To do →
Check each line of the entries below for the word "none", and copy out the ones that have it.

= Beginning of Section =

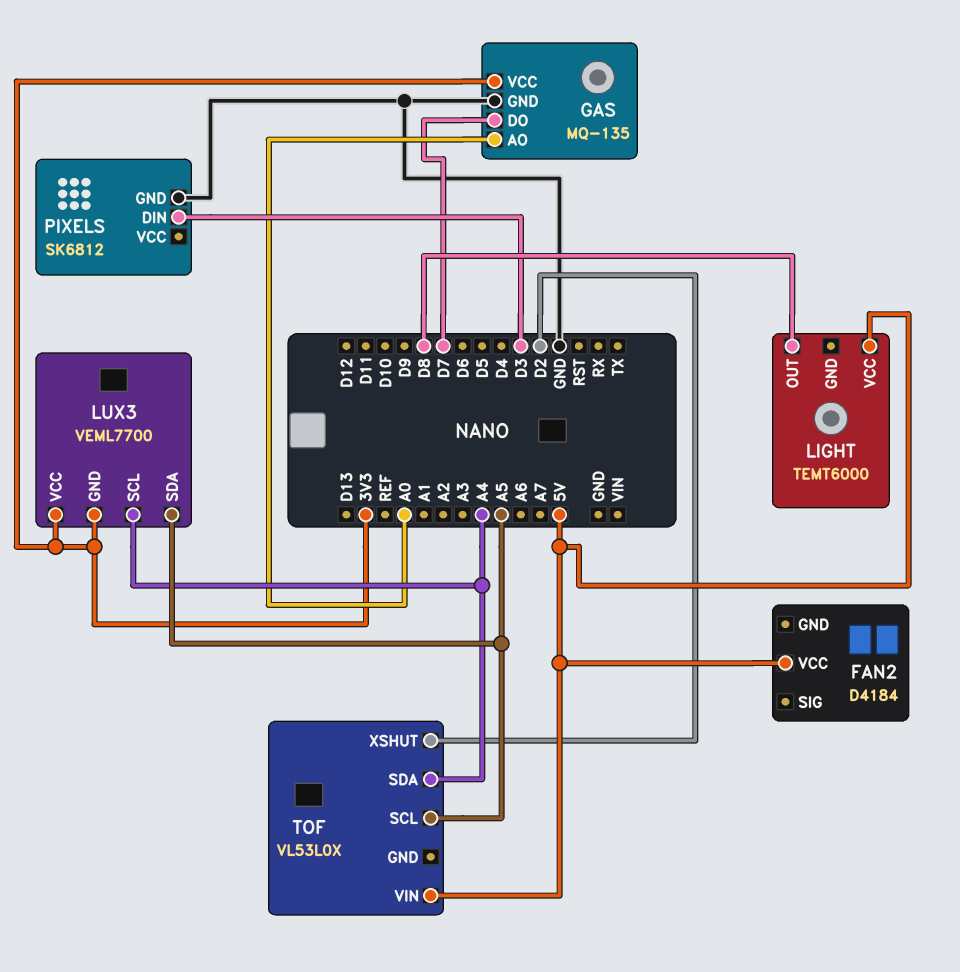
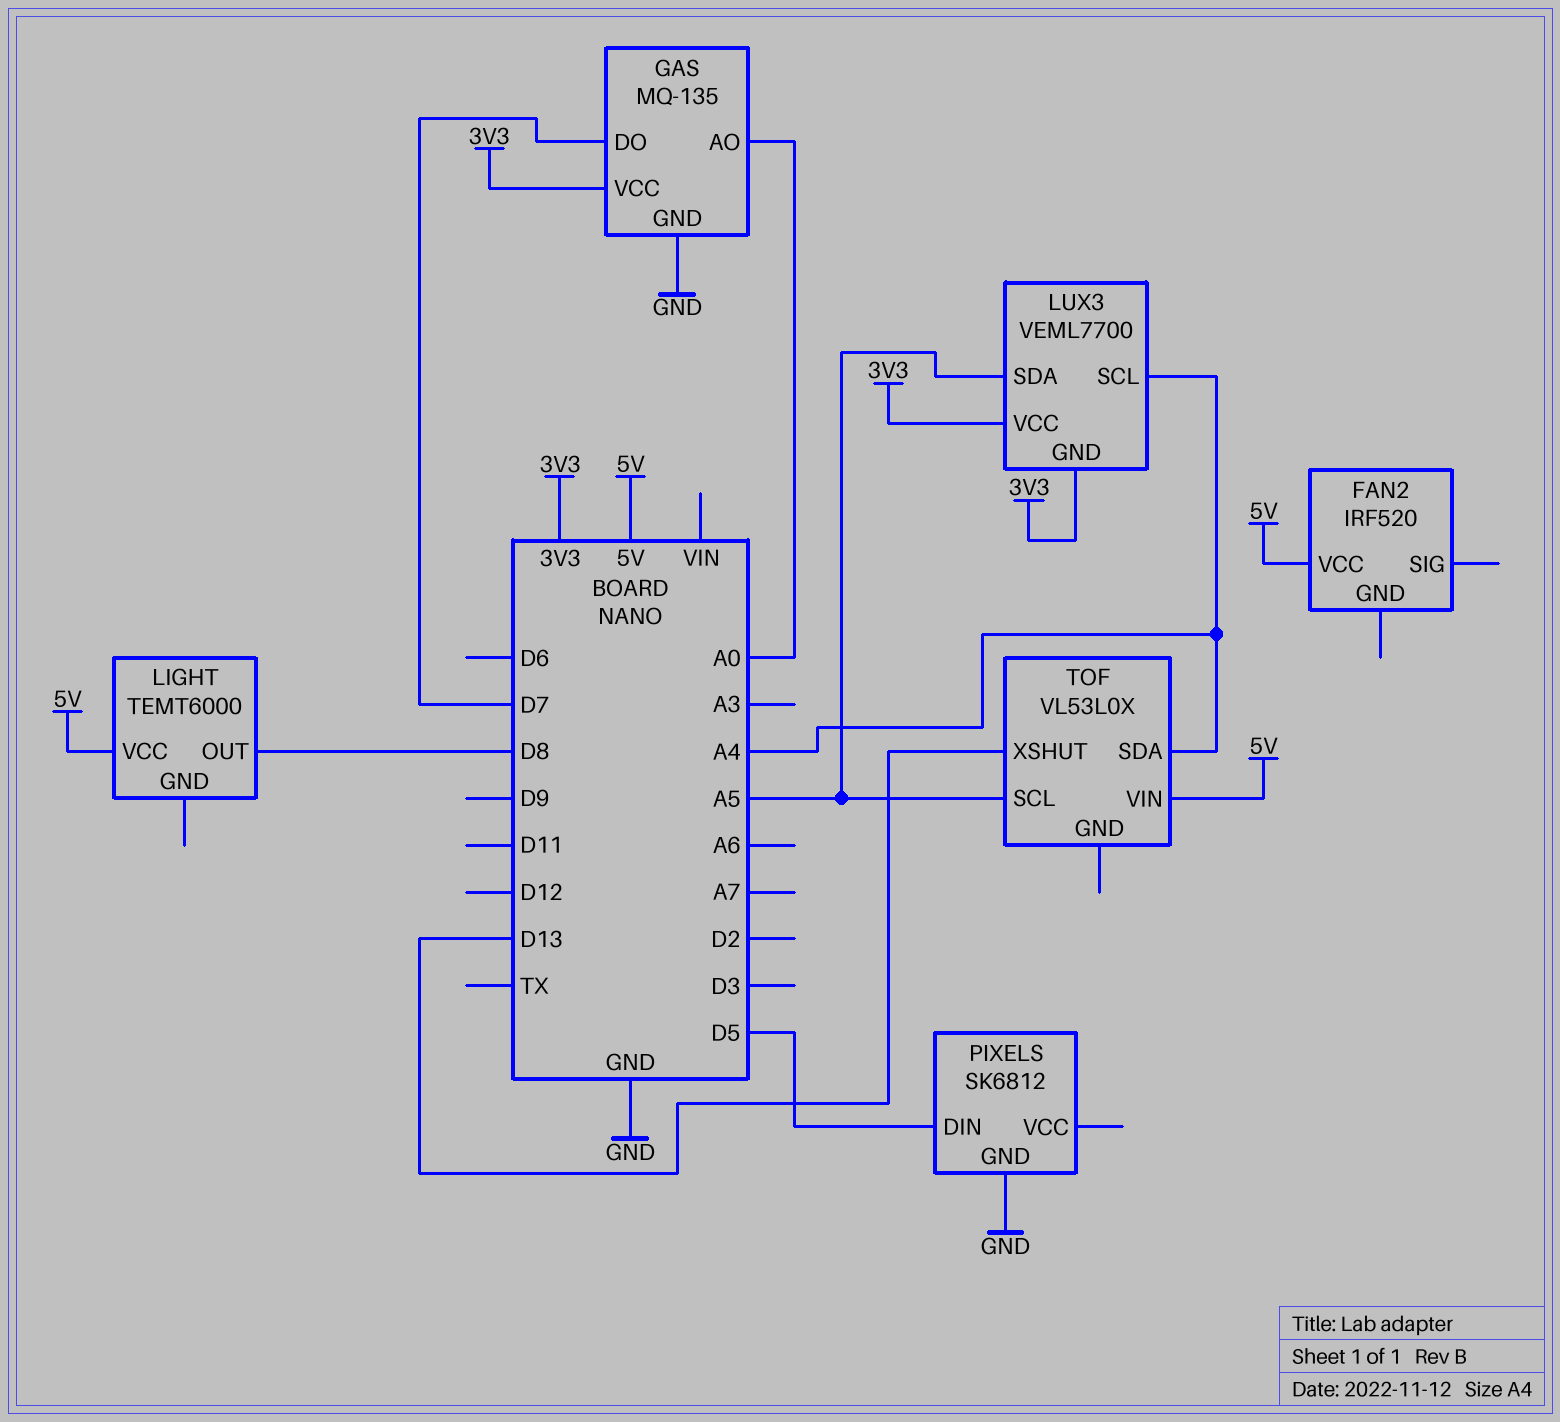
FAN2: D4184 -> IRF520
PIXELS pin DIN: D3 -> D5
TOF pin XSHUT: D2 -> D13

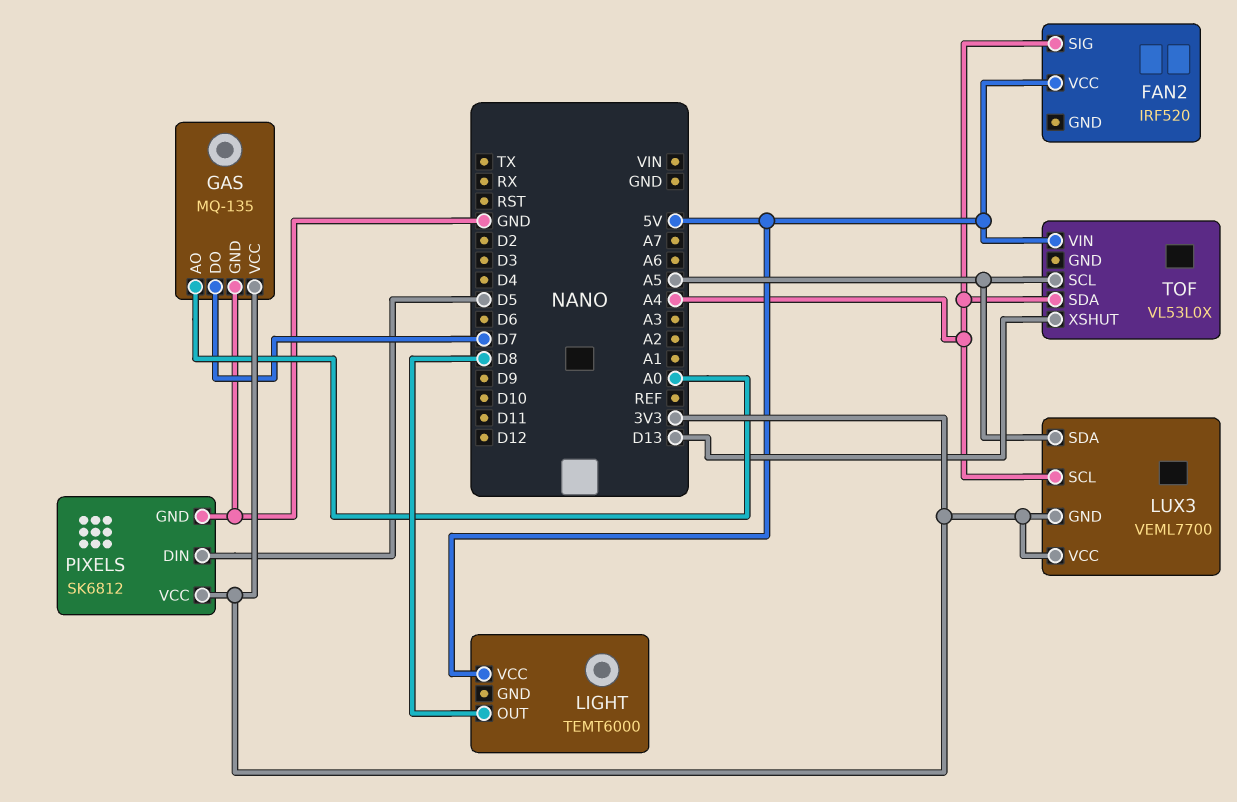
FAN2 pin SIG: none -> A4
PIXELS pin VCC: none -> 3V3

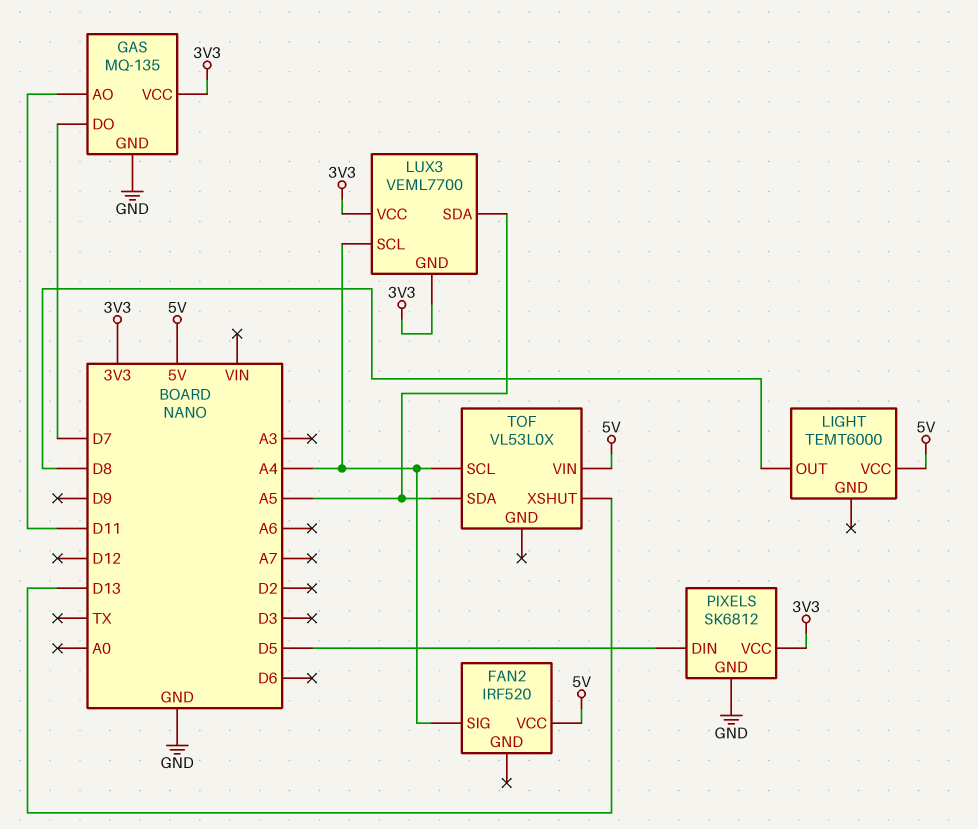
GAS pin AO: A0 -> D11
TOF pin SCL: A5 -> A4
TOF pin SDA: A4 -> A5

= End of Section =
= Beginning of Section =

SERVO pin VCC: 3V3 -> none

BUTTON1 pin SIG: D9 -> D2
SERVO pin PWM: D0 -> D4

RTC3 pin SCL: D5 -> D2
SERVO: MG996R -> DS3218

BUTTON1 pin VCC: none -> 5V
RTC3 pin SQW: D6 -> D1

= End of Section =

Result of this exercise →
FAN2 pin SIG: none -> A4
PIXELS pin VCC: none -> 3V3
SERVO pin VCC: 3V3 -> none
BUTTON1 pin VCC: none -> 5V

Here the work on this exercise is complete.